#### Records to process:
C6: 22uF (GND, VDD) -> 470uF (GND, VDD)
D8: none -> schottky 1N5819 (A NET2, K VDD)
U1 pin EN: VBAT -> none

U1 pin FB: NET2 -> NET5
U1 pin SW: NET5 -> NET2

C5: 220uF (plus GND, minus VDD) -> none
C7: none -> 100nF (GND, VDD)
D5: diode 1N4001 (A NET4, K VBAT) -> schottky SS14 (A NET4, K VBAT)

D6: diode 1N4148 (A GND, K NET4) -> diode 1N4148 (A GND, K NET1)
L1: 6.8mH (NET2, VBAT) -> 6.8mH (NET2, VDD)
--
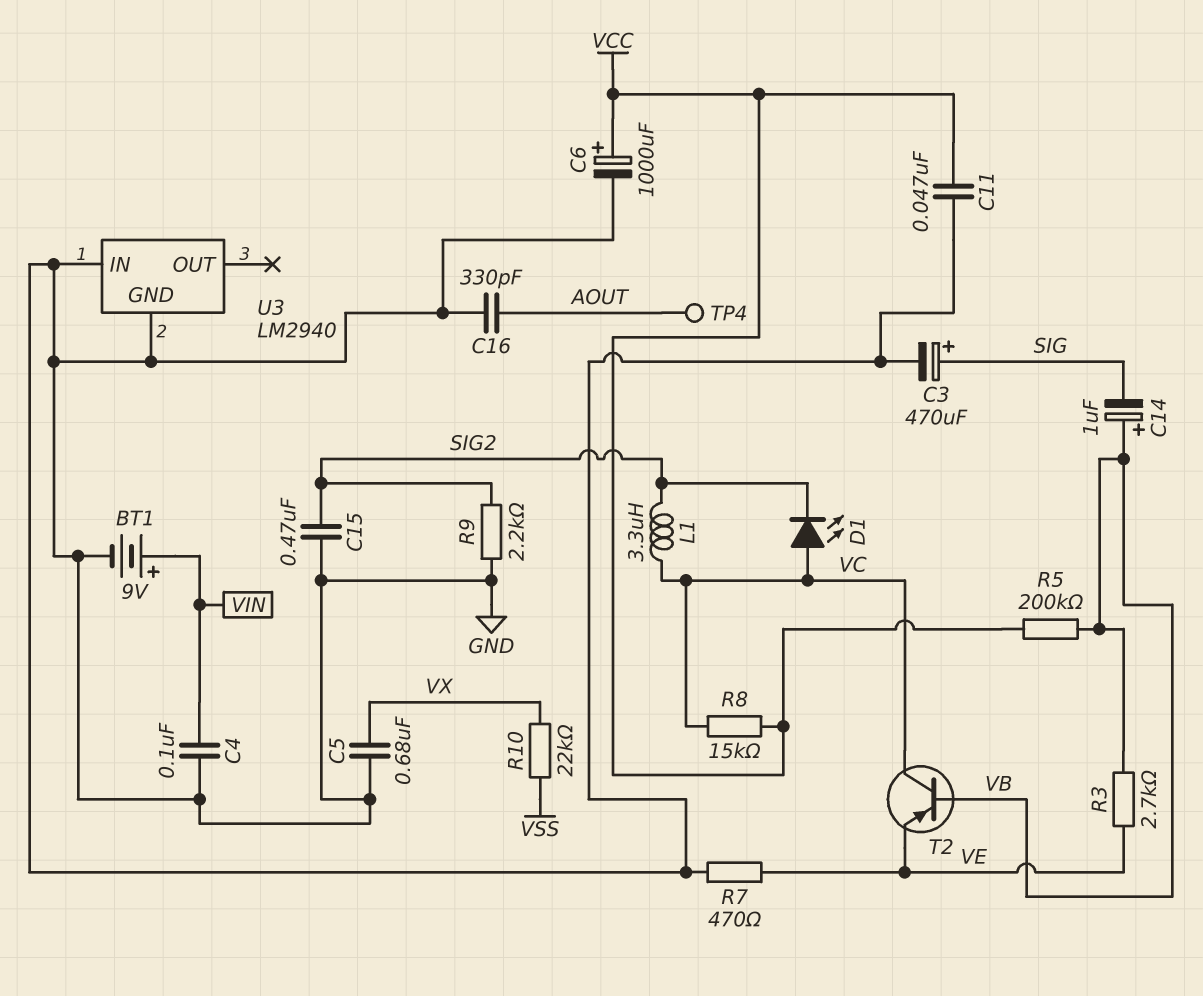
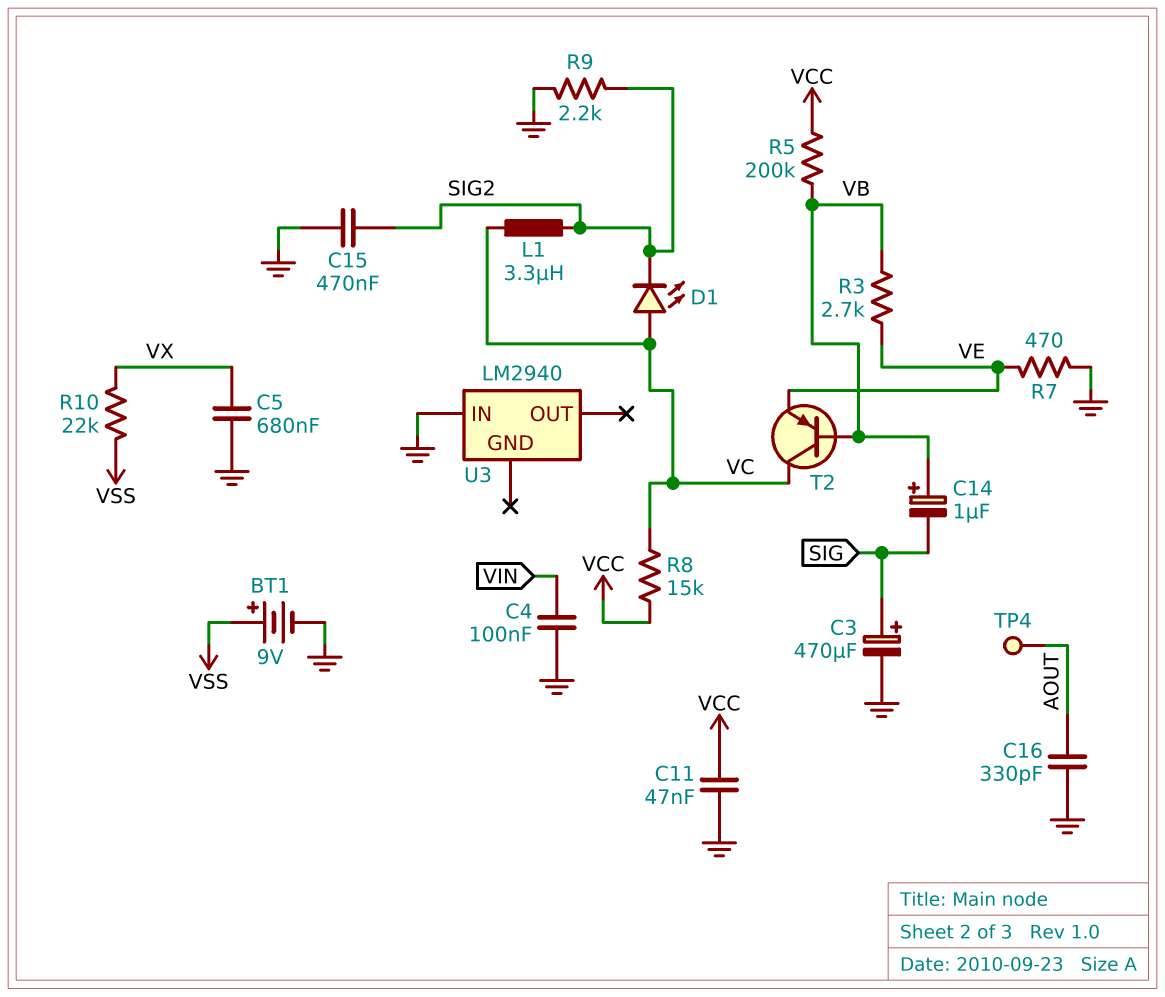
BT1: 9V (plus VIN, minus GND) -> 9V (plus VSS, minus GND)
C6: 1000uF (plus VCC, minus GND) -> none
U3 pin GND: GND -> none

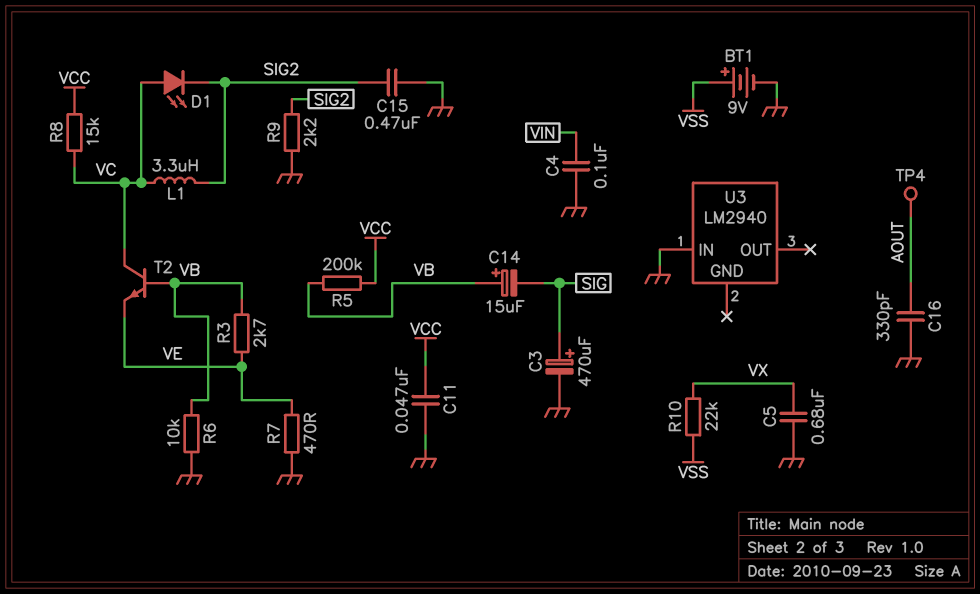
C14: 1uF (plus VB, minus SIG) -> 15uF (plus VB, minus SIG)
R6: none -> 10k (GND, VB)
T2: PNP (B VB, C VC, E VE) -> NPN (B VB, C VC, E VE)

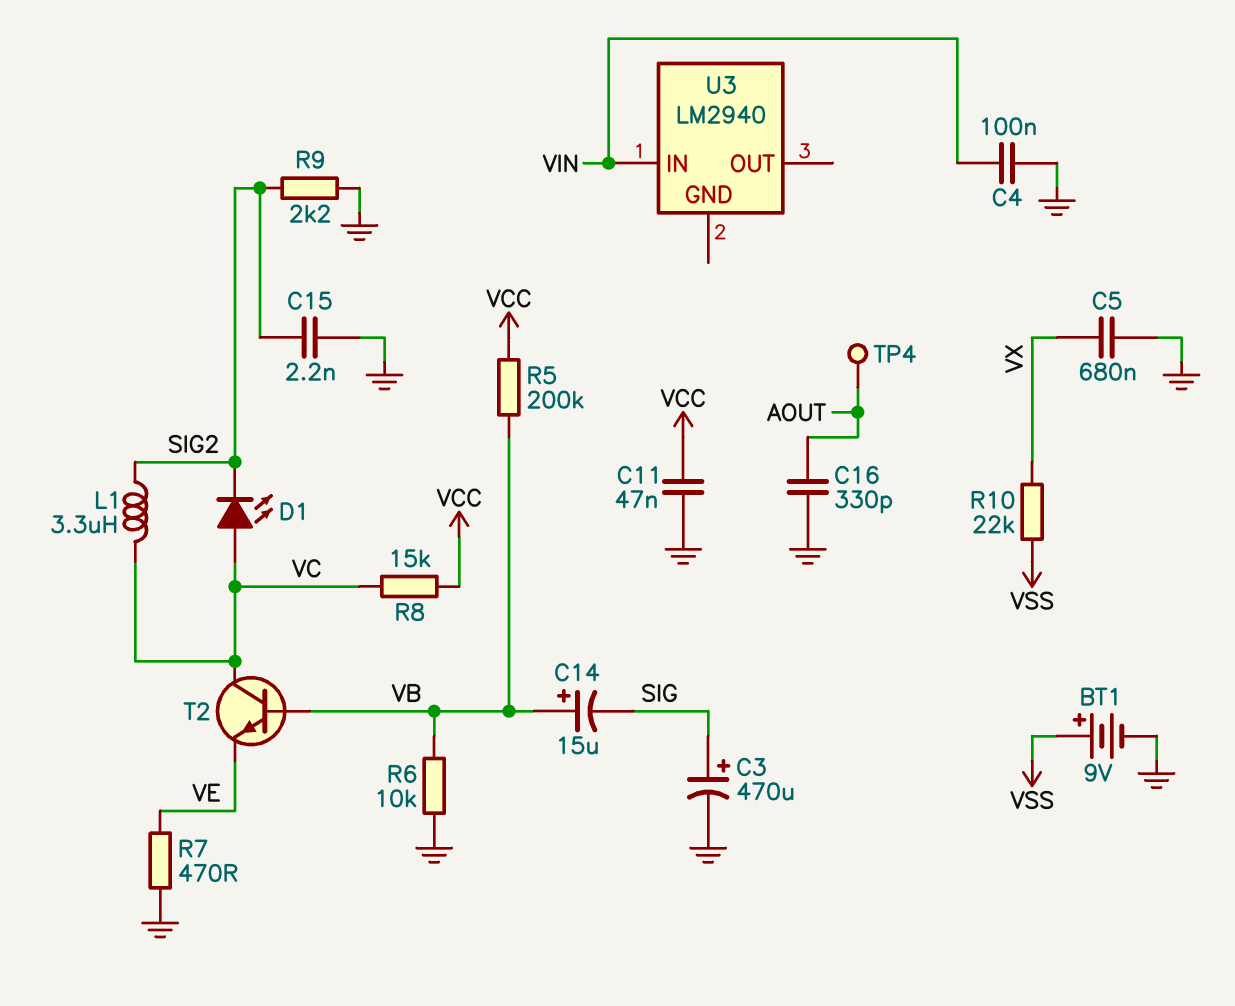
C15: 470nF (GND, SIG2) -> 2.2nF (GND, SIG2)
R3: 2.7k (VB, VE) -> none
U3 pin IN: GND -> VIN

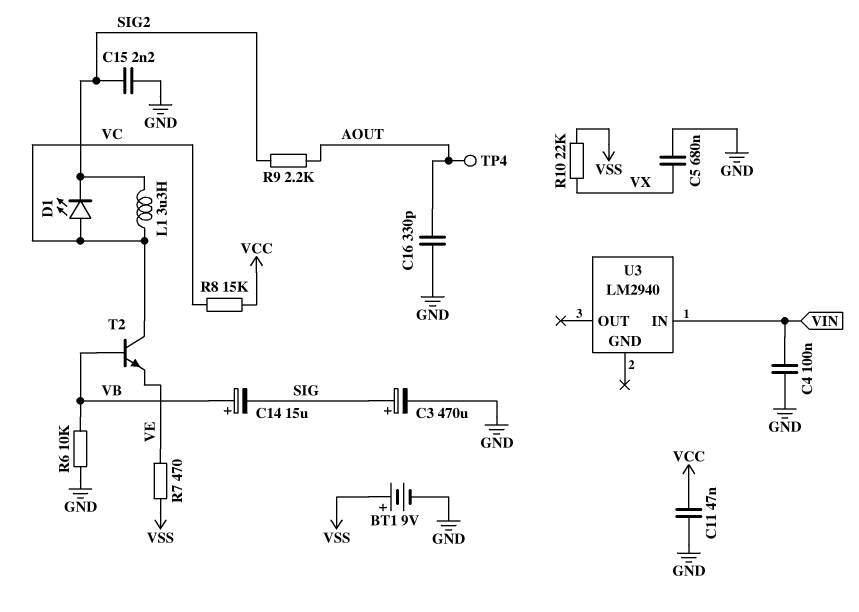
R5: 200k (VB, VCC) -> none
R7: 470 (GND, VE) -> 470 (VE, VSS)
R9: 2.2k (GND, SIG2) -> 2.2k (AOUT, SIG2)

#### Required work:
Reproduce verbatim only the segment of the listing bounded by the line containing "C6: 22uF (GND, VDD) -> 470uF (GND, VDD)" and the line containing "L1: 6.8mH (NET2, VBAT) -> 6.8mH (NET2, VDD)", with both boundary lines included.

#### Exercise solution:
C6: 22uF (GND, VDD) -> 470uF (GND, VDD)
D8: none -> schottky 1N5819 (A NET2, K VDD)
U1 pin EN: VBAT -> none

U1 pin FB: NET2 -> NET5
U1 pin SW: NET5 -> NET2

C5: 220uF (plus GND, minus VDD) -> none
C7: none -> 100nF (GND, VDD)
D5: diode 1N4001 (A NET4, K VBAT) -> schottky SS14 (A NET4, K VBAT)

D6: diode 1N4148 (A GND, K NET4) -> diode 1N4148 (A GND, K NET1)
L1: 6.8mH (NET2, VBAT) -> 6.8mH (NET2, VDD)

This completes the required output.